*** Listed entries Section Begins ***

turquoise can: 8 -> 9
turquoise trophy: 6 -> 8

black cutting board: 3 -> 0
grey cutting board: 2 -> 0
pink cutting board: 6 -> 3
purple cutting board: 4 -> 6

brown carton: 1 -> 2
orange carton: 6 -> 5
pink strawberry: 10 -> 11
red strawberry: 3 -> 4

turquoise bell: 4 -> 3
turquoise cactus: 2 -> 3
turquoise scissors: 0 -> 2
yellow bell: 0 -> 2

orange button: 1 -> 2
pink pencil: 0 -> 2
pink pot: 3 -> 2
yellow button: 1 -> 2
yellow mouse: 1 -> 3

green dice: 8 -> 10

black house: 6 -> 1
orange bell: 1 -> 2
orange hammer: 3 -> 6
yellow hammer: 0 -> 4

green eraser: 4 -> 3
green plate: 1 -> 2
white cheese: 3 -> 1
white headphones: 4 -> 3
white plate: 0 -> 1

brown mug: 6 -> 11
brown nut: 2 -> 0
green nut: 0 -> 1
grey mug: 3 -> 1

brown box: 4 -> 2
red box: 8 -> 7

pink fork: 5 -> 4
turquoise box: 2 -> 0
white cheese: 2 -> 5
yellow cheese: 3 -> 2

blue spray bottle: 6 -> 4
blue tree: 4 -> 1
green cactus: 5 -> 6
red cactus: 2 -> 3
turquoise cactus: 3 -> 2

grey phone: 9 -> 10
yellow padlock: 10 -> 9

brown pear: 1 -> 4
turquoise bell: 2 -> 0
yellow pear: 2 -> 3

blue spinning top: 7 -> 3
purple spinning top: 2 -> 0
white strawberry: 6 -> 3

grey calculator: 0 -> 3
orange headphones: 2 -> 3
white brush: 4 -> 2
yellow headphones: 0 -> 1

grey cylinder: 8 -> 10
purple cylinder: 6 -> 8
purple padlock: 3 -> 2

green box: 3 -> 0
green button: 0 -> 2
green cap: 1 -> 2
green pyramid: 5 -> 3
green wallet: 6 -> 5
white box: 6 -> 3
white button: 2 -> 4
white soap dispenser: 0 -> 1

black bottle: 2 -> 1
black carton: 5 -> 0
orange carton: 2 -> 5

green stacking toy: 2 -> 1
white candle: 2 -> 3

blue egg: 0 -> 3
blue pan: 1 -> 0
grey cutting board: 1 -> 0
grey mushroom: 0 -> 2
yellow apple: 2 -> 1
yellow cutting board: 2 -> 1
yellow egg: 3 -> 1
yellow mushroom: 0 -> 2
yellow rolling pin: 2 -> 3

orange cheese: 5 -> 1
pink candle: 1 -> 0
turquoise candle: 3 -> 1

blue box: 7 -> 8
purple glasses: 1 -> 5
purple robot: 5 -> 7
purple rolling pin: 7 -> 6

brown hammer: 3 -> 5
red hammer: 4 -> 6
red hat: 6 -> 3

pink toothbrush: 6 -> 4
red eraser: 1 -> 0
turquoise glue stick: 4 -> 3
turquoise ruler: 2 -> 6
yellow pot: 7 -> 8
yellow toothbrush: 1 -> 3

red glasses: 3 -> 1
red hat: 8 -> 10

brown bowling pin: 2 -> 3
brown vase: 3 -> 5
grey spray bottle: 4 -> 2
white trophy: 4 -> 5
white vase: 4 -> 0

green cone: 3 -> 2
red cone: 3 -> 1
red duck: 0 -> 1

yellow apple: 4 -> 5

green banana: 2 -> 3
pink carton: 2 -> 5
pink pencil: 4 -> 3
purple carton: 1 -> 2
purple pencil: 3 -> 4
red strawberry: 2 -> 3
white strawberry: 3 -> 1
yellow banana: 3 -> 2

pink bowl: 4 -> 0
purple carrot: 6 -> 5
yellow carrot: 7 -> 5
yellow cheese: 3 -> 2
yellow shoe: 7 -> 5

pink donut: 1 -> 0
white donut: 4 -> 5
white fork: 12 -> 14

*** Listed entries Section Ends ***

- _Work to complete_: The answer must contain every line of the material, unchanged.

- _Exercise answer_:
turquoise can: 8 -> 9
turquoise trophy: 6 -> 8

black cutting board: 3 -> 0
grey cutting board: 2 -> 0
pink cutting board: 6 -> 3
purple cutting board: 4 -> 6

brown carton: 1 -> 2
orange carton: 6 -> 5
pink strawberry: 10 -> 11
red strawberry: 3 -> 4

turquoise bell: 4 -> 3
turquoise cactus: 2 -> 3
turquoise scissors: 0 -> 2
yellow bell: 0 -> 2

orange button: 1 -> 2
pink pencil: 0 -> 2
pink pot: 3 -> 2
yellow button: 1 -> 2
yellow mouse: 1 -> 3

green dice: 8 -> 10

black house: 6 -> 1
orange bell: 1 -> 2
orange hammer: 3 -> 6
yellow hammer: 0 -> 4

green eraser: 4 -> 3
green plate: 1 -> 2
white cheese: 3 -> 1
white headphones: 4 -> 3
white plate: 0 -> 1

brown mug: 6 -> 11
brown nut: 2 -> 0
green nut: 0 -> 1
grey mug: 3 -> 1

brown box: 4 -> 2
red box: 8 -> 7

pink fork: 5 -> 4
turquoise box: 2 -> 0
white cheese: 2 -> 5
yellow cheese: 3 -> 2

blue spray bottle: 6 -> 4
blue tree: 4 -> 1
green cactus: 5 -> 6
red cactus: 2 -> 3
turquoise cactus: 3 -> 2

grey phone: 9 -> 10
yellow padlock: 10 -> 9

brown pear: 1 -> 4
turquoise bell: 2 -> 0
yellow pear: 2 -> 3

blue spinning top: 7 -> 3
purple spinning top: 2 -> 0
white strawberry: 6 -> 3

grey calculator: 0 -> 3
orange headphones: 2 -> 3
white brush: 4 -> 2
yellow headphones: 0 -> 1

grey cylinder: 8 -> 10
purple cylinder: 6 -> 8
purple padlock: 3 -> 2

green box: 3 -> 0
green button: 0 -> 2
green cap: 1 -> 2
green pyramid: 5 -> 3
green wallet: 6 -> 5
white box: 6 -> 3
white button: 2 -> 4
white soap dispenser: 0 -> 1

black bottle: 2 -> 1
black carton: 5 -> 0
orange carton: 2 -> 5

green stacking toy: 2 -> 1
white candle: 2 -> 3

blue egg: 0 -> 3
blue pan: 1 -> 0
grey cutting board: 1 -> 0
grey mushroom: 0 -> 2
yellow apple: 2 -> 1
yellow cutting board: 2 -> 1
yellow egg: 3 -> 1
yellow mushroom: 0 -> 2
yellow rolling pin: 2 -> 3

orange cheese: 5 -> 1
pink candle: 1 -> 0
turquoise candle: 3 -> 1

blue box: 7 -> 8
purple glasses: 1 -> 5
purple robot: 5 -> 7
purple rolling pin: 7 -> 6

brown hammer: 3 -> 5
red hammer: 4 -> 6
red hat: 6 -> 3

pink toothbrush: 6 -> 4
red eraser: 1 -> 0
turquoise glue stick: 4 -> 3
turquoise ruler: 2 -> 6
yellow pot: 7 -> 8
yellow toothbrush: 1 -> 3

red glasses: 3 -> 1
red hat: 8 -> 10

brown bowling pin: 2 -> 3
brown vase: 3 -> 5
grey spray bottle: 4 -> 2
white trophy: 4 -> 5
white vase: 4 -> 0

green cone: 3 -> 2
red cone: 3 -> 1
red duck: 0 -> 1

yellow apple: 4 -> 5

green banana: 2 -> 3
pink carton: 2 -> 5
pink pencil: 4 -> 3
purple carton: 1 -> 2
purple pencil: 3 -> 4
red strawberry: 2 -> 3
white strawberry: 3 -> 1
yellow banana: 3 -> 2

pink bowl: 4 -> 0
purple carrot: 6 -> 5
yellow carrot: 7 -> 5
yellow cheese: 3 -> 2
yellow shoe: 7 -> 5

pink donut: 1 -> 0
white donut: 4 -> 5
white fork: 12 -> 14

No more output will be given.